> [EXERCISE]:
Retype, word for word, the line holding "T2: NPN TIP120" and each line after it down to the end of the data; pictures are not copied.

> [SUPPLIED MATERIAL]:
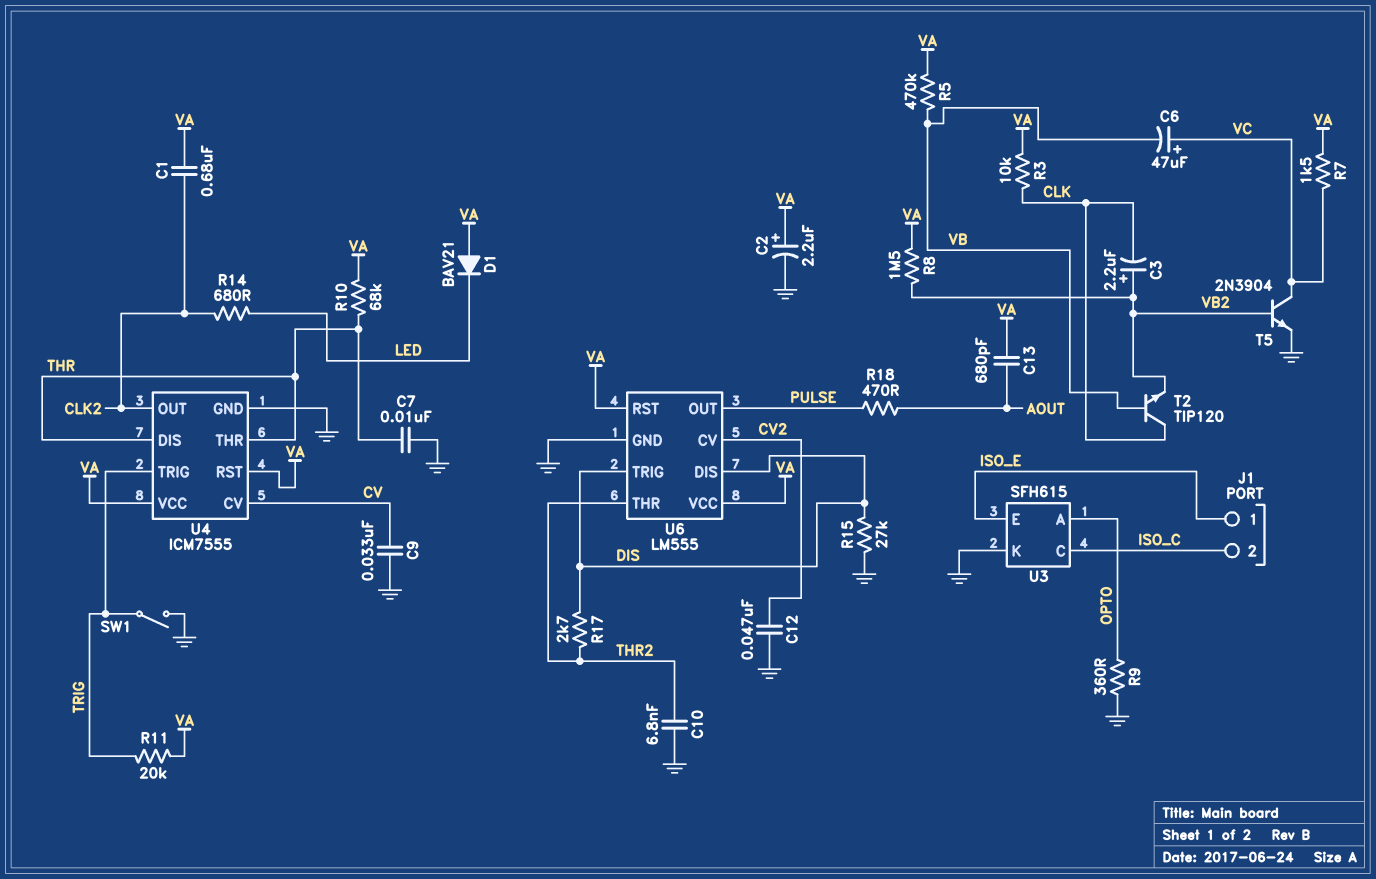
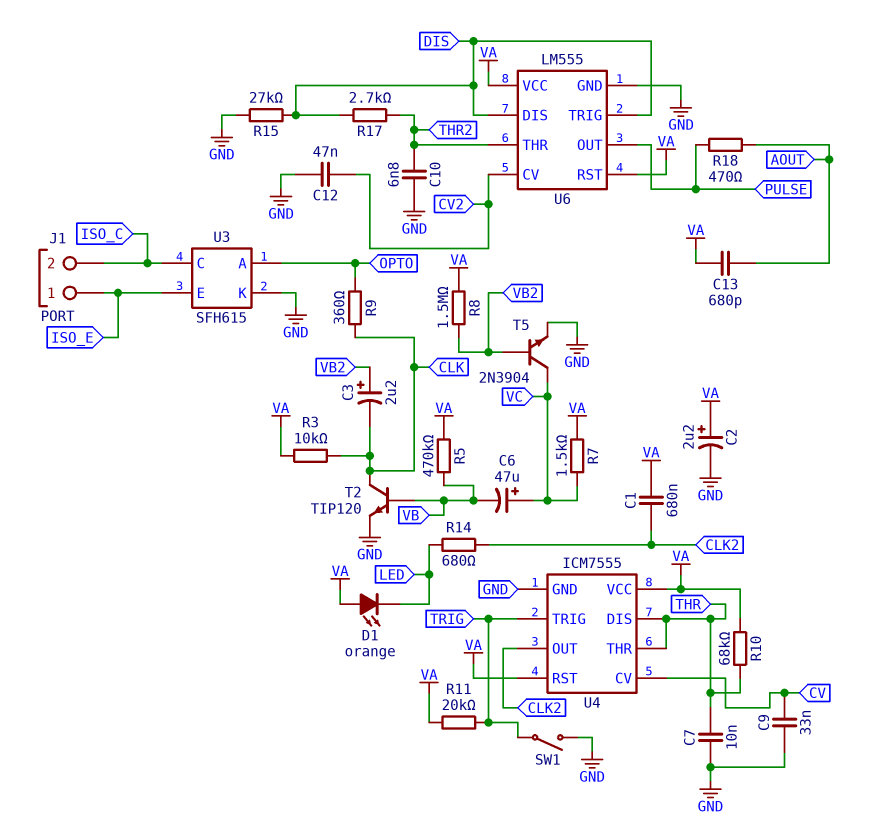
D1: diode BAV21 (A VA, K LED) -> LED orange (A VA, K LED)
R9: 360 (GND, OPTO) -> 360 (CLK, OPTO)
T2: NPN TIP120 (B VB, C CLK, E VB2) -> NPN TIP120 (B VB, C CLK, E GND)

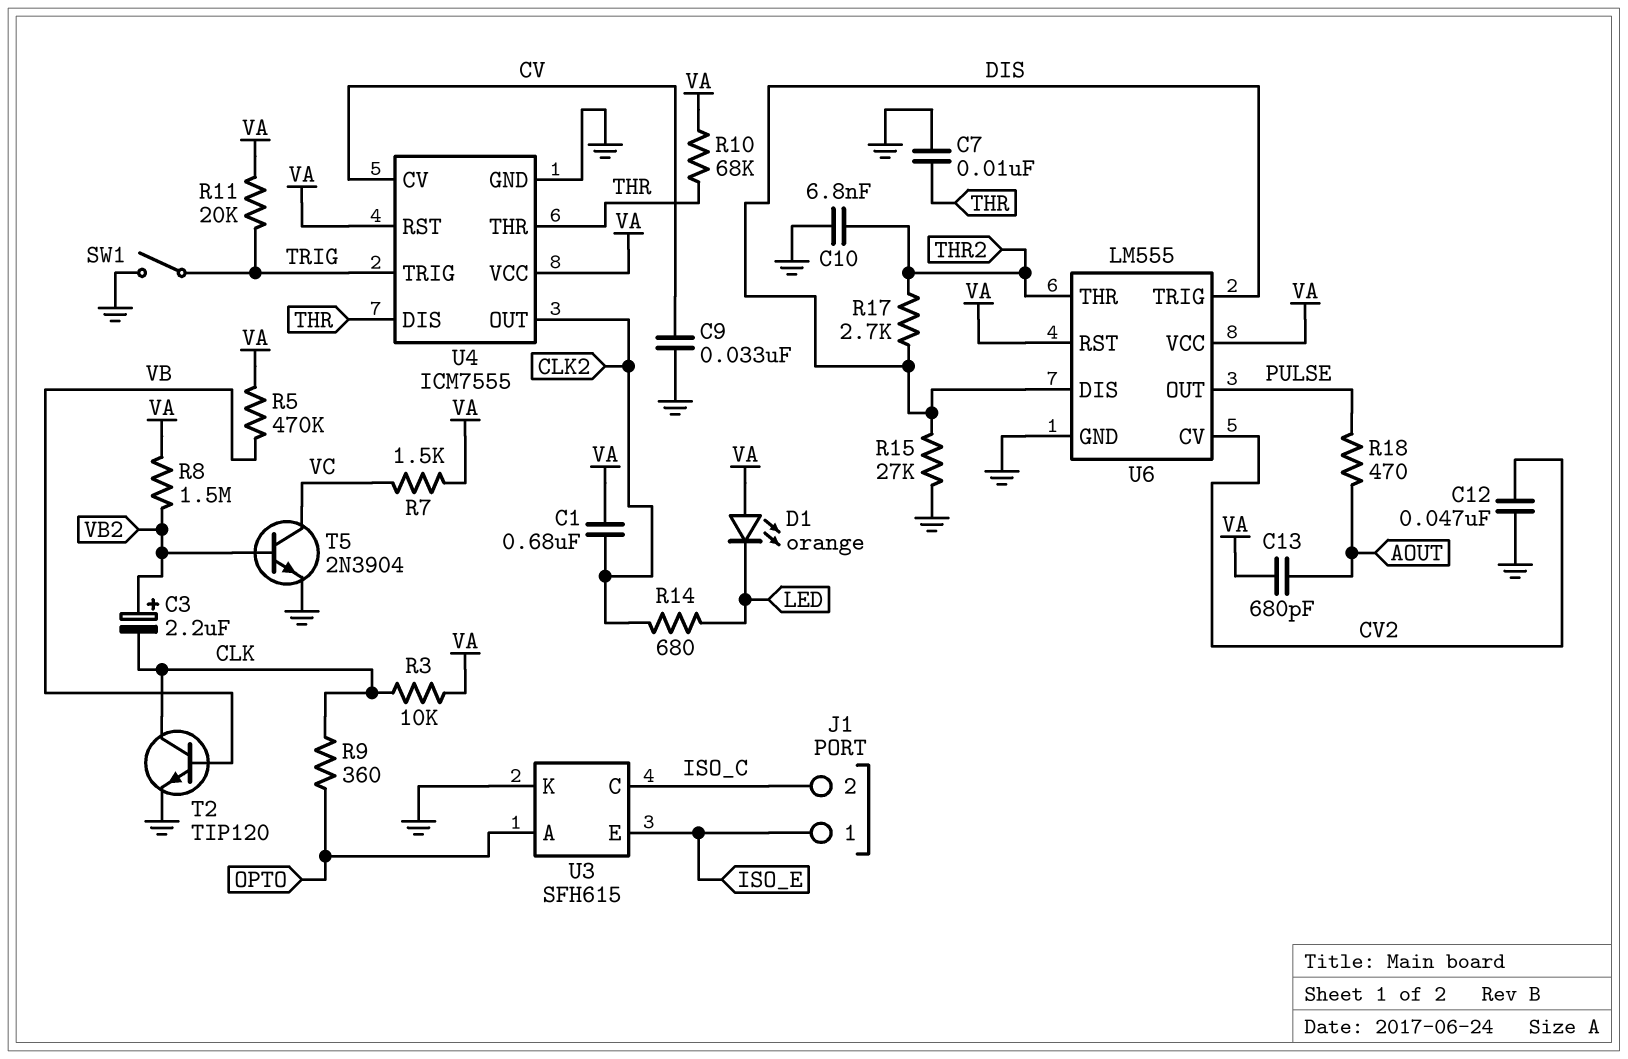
C2: 2.2uF (plus VA, minus GND) -> none
C6: 47uF (plus VC, minus VB) -> none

> [TASK OUTPUT]:
T2: NPN TIP120 (B VB, C CLK, E VB2) -> NPN TIP120 (B VB, C CLK, E GND)

C2: 2.2uF (plus VA, minus GND) -> none
C6: 47uF (plus VC, minus VB) -> none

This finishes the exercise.